=== Record excerpts ===

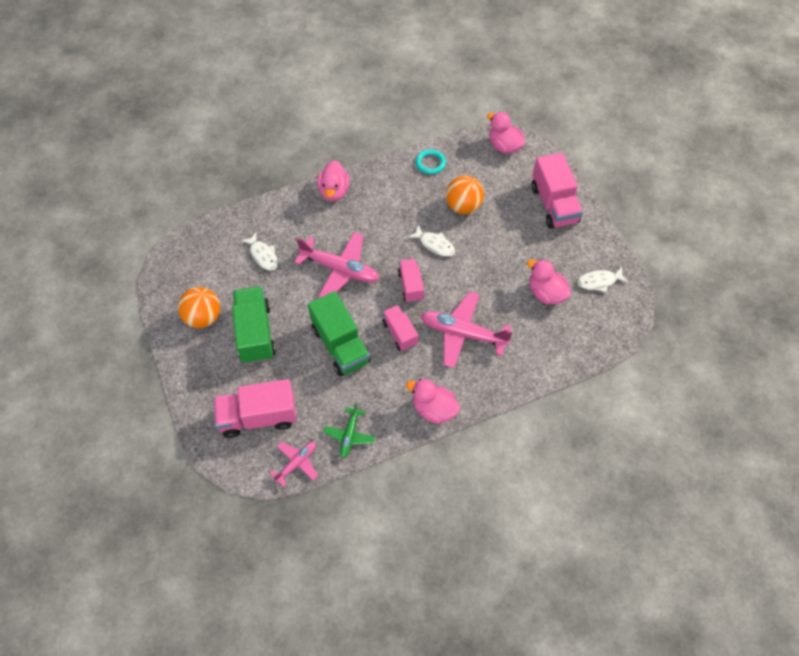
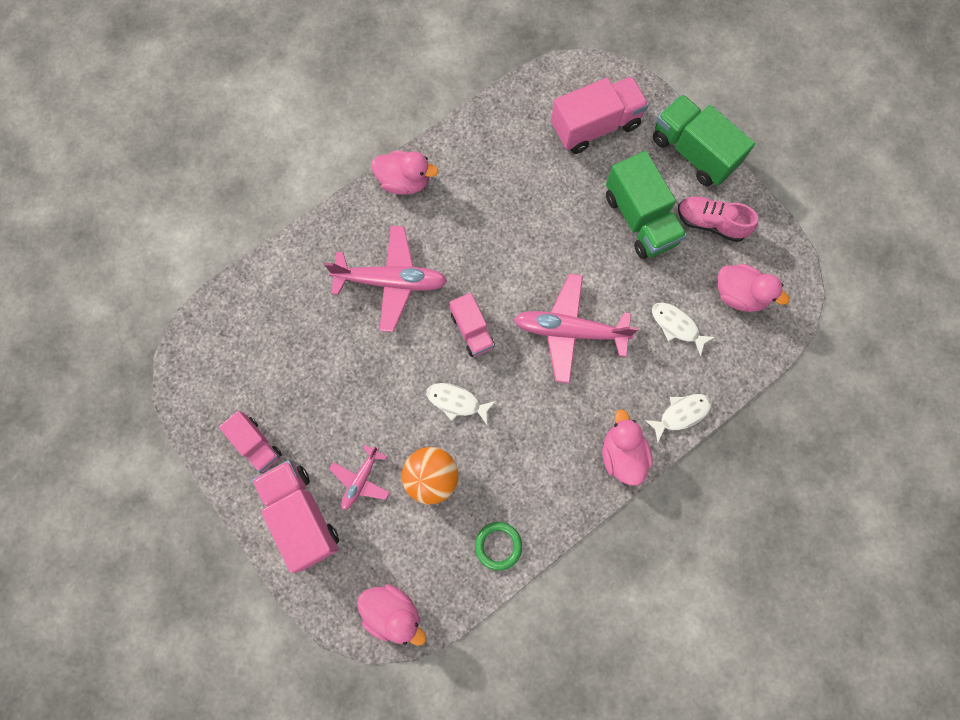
camera: 165 degrees right, 15 degrees up
(203, 317) = (710, 223): orange ball -> pink shoe
(297, 463) = (535, 90): pink plane -> pink plane (360, 480)
(340, 345) = (534, 230): green truck -> green truck (693, 152)
(349, 435) = (489, 131): green plane -> none
(400, 333) = (468, 262): pink truck -> pink truck (256, 444)
(430, 163) = (498, 546): turquoise ring -> green ring
(546, 293) = (295, 365): pink duck -> pink duck (739, 295)
(599, 281) = (227, 401): white fish -> white fish (681, 414)

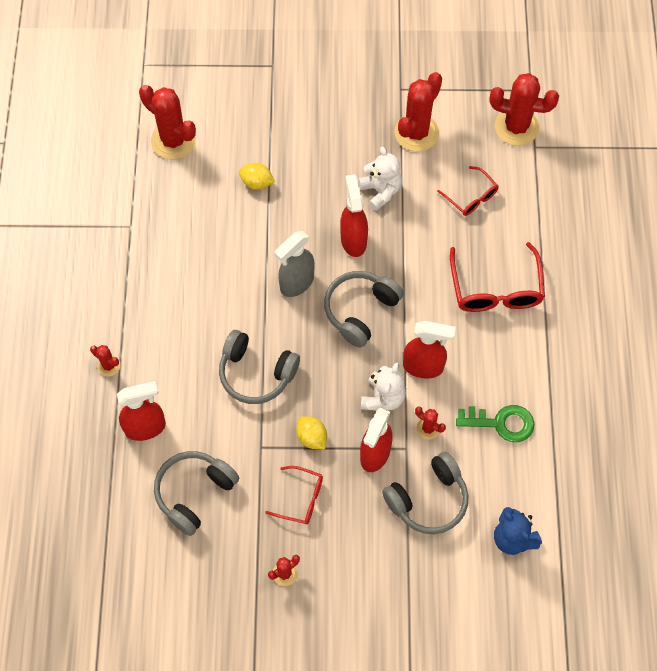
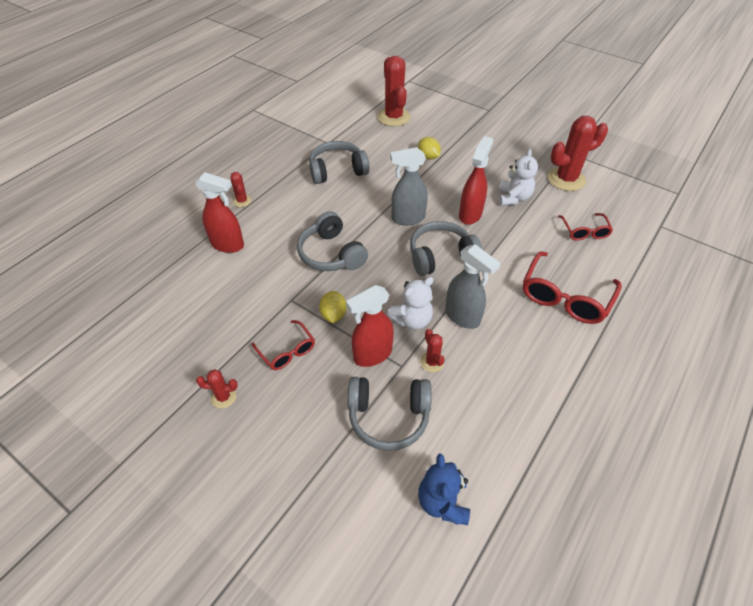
camera: 35 degrees right, 15 degrees down
(194, 493) = (217, 301): grey headphones -> grey headphones (337, 171)
(423, 366) = (462, 317): red spray bottle -> grey spray bottle
(501, 423) = (501, 396): green key -> none
(516, 127) = (652, 208): red cactus -> none

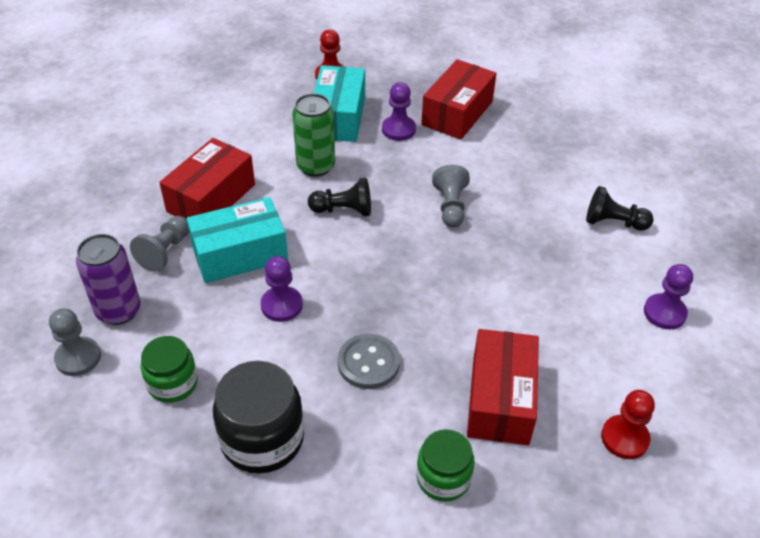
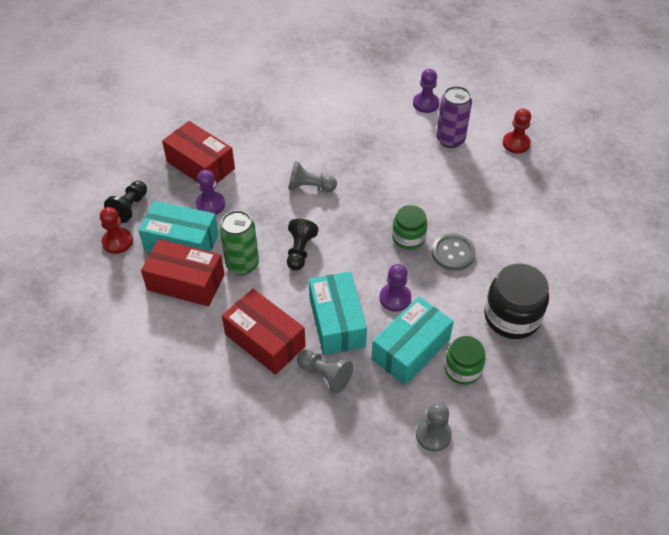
camera: 80 degrees left, 5 degrees up
(118, 311) = (387, 408): purple can -> purple can (450, 139)
(202, 327) = (410, 349): none -> turquoise box
(443, 478) = (542, 228): green jar -> green jar (408, 237)
(500, 399) = (486, 192): red box -> red box (186, 282)
(613, 222) = (343, 107): black pawn -> black pawn (129, 207)

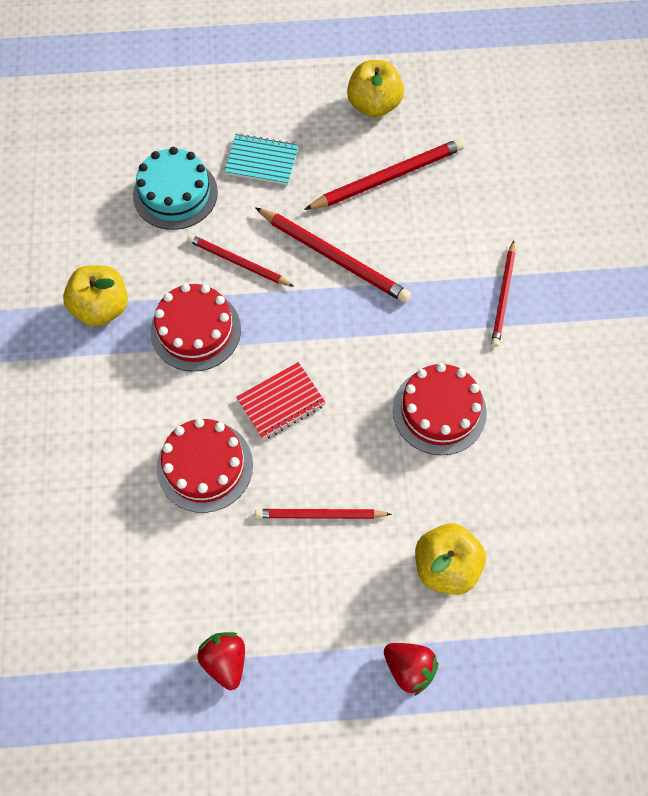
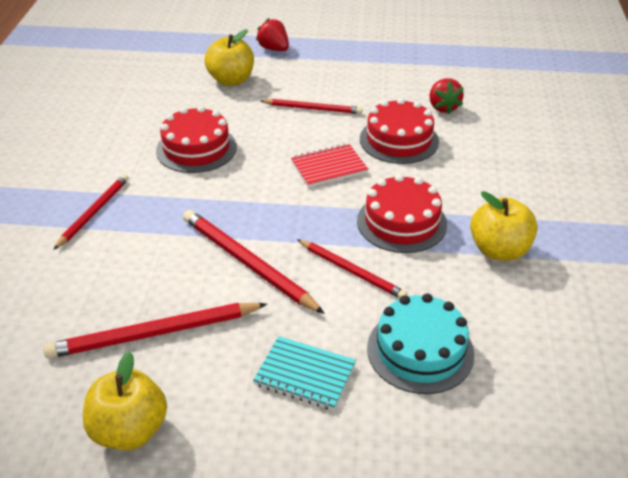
camera: 170 degrees left, 25 degrees down
(225, 661) = (391, 61): red strawberry -> red strawberry (443, 107)

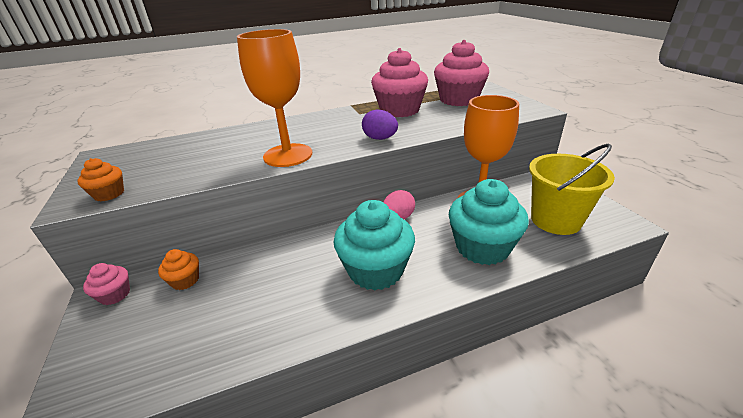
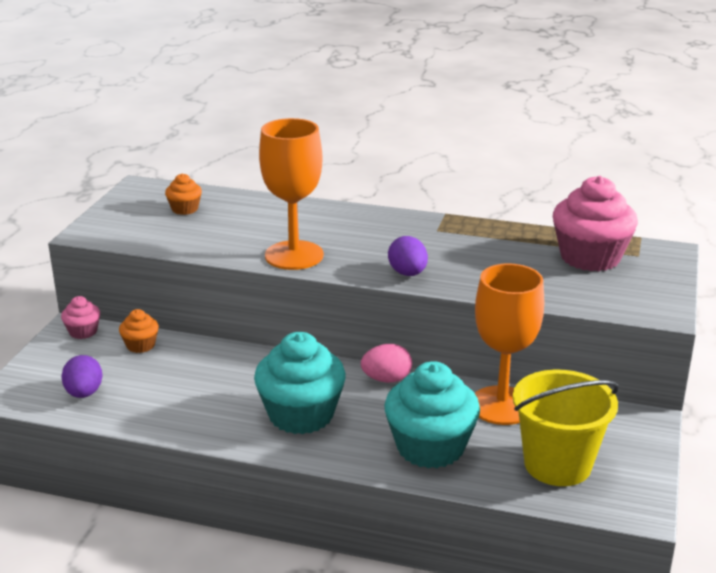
camera: 35 degrees right, 5 degrees down
(109, 194) = (117, 235): orange cupcake -> orange cupcake (185, 209)
(164, 355) = (84, 393): none -> purple egg
(399, 110) = (489, 244): pink cupcake -> none

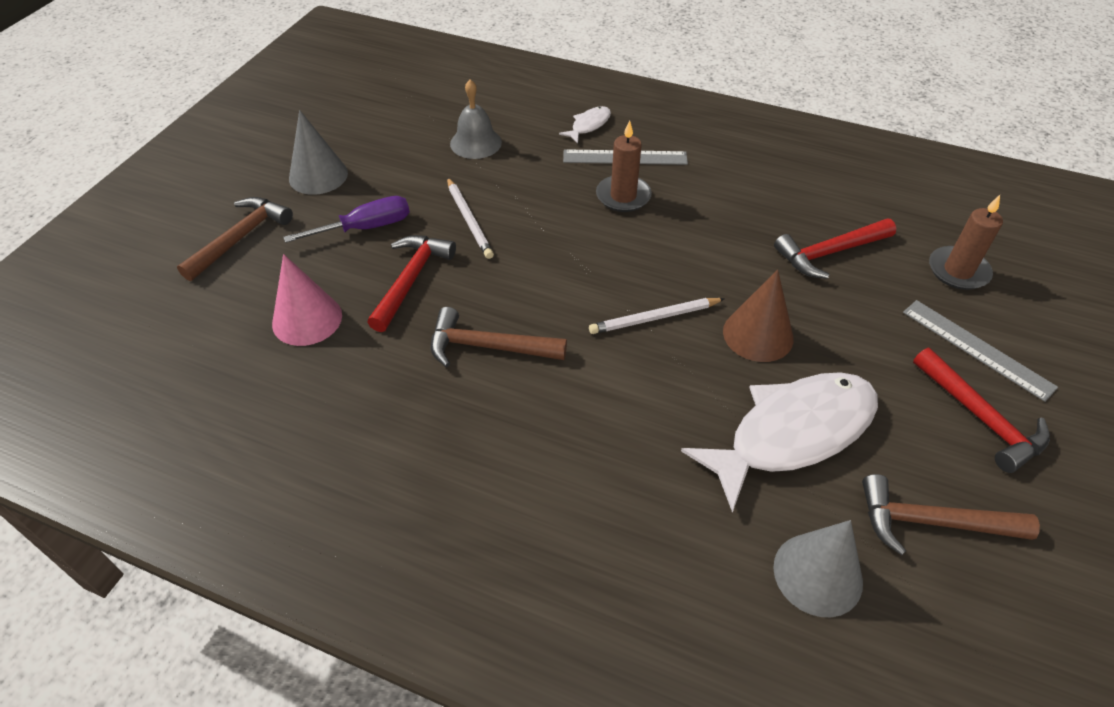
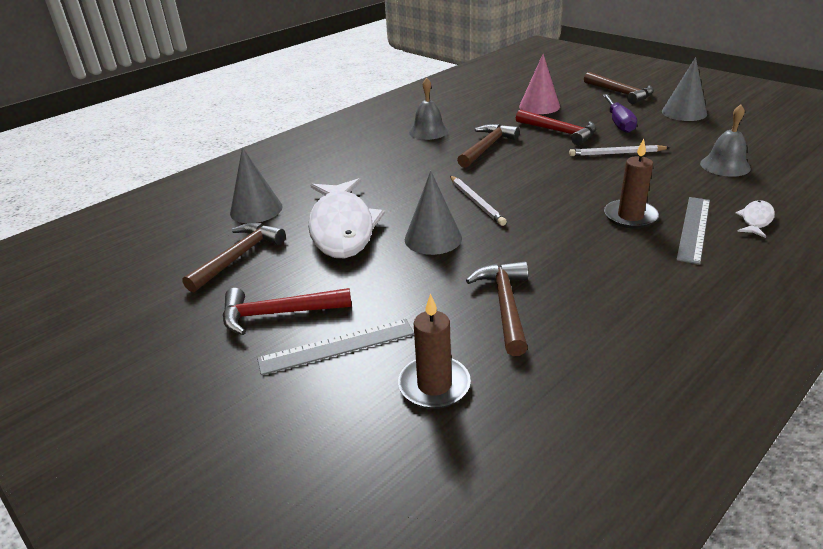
camera: 115 degrees right, 15 degrees down
(444, 440) = (428, 131): none -> grey bell
(589, 125) = (756, 220): white fish -> white fish turned 120 degrees counterclockwise
(655, 318) = (476, 202): white pencil -> white pencil turned 150 degrees clockwise
(758, 334) = (433, 238): brown cone -> grey cone
(829, 253) = (505, 305): red hammer -> brown hammer

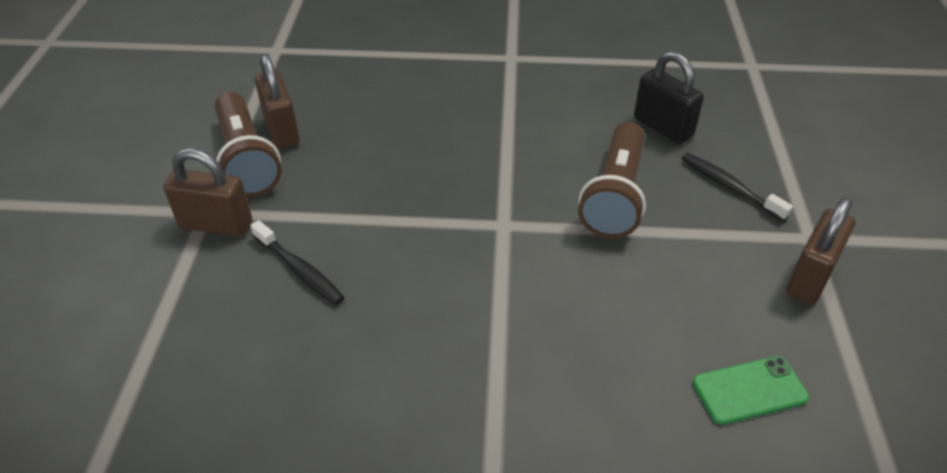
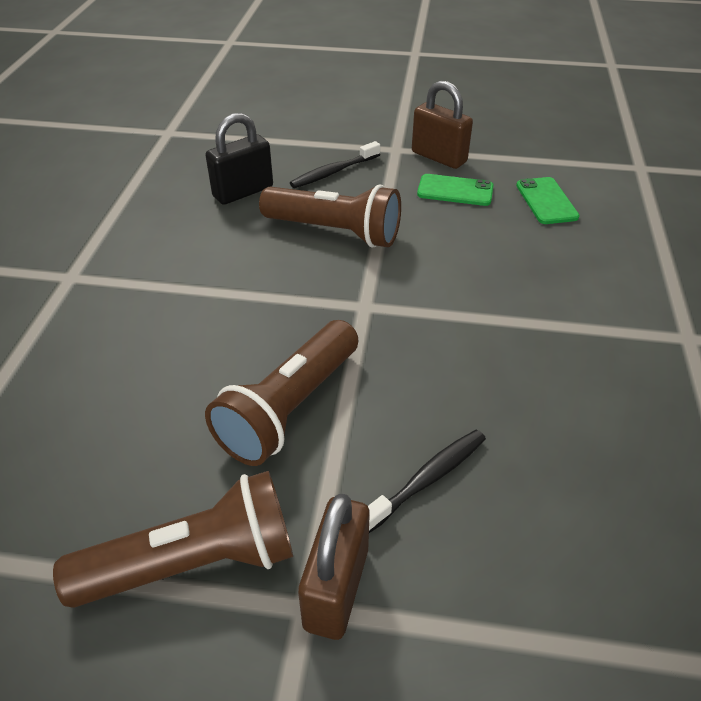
camera: 85 degrees left, 0 degrees up
(281, 131) = (135, 519): brown padlock -> none
(374, 188) = (289, 408): none -> brown flashlight
(735, 293) = (455, 190): none -> green phone

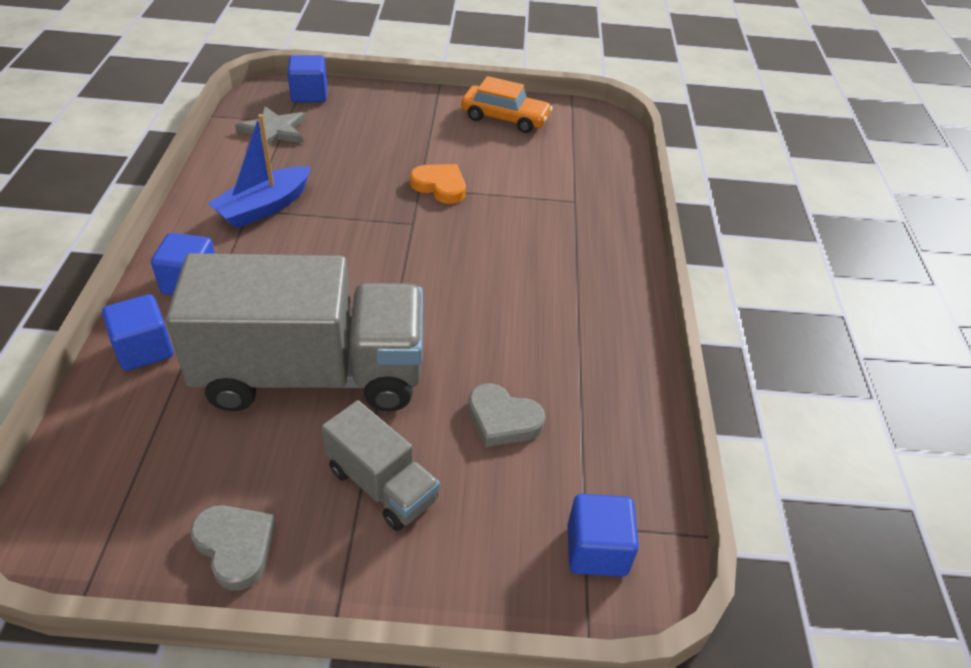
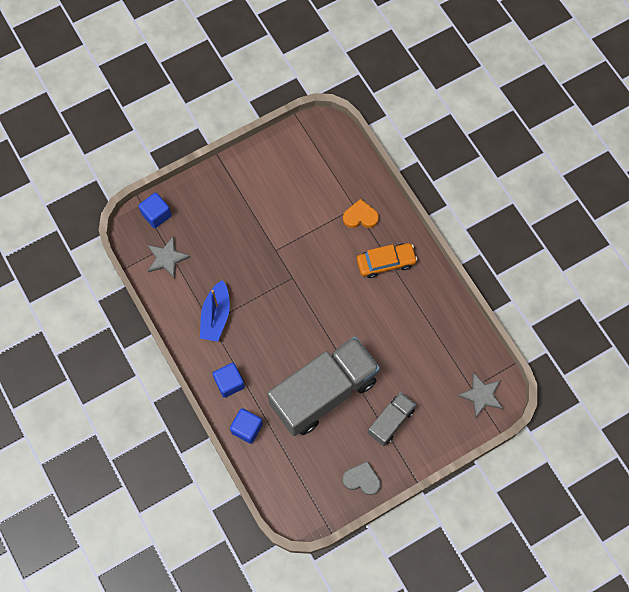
camera: 30 degrees left, 25 degrees up
(381, 485) = (390, 422): grey truck -> grey truck turned 60 degrees counterclockwise
(440, 186) = (284, 242): orange heart -> orange heart (360, 216)
(502, 419) = (412, 362): grey heart -> none
(505, 118) = (275, 162): orange car -> orange car (386, 262)
(596, 550) = (481, 395): blue cube -> grey star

===

__Exercise goal__. Scan the entries and show every line in which the word "heart" is found.

__Task response__.
(440, 186) = (284, 242): orange heart -> orange heart (360, 216)
(502, 419) = (412, 362): grey heart -> none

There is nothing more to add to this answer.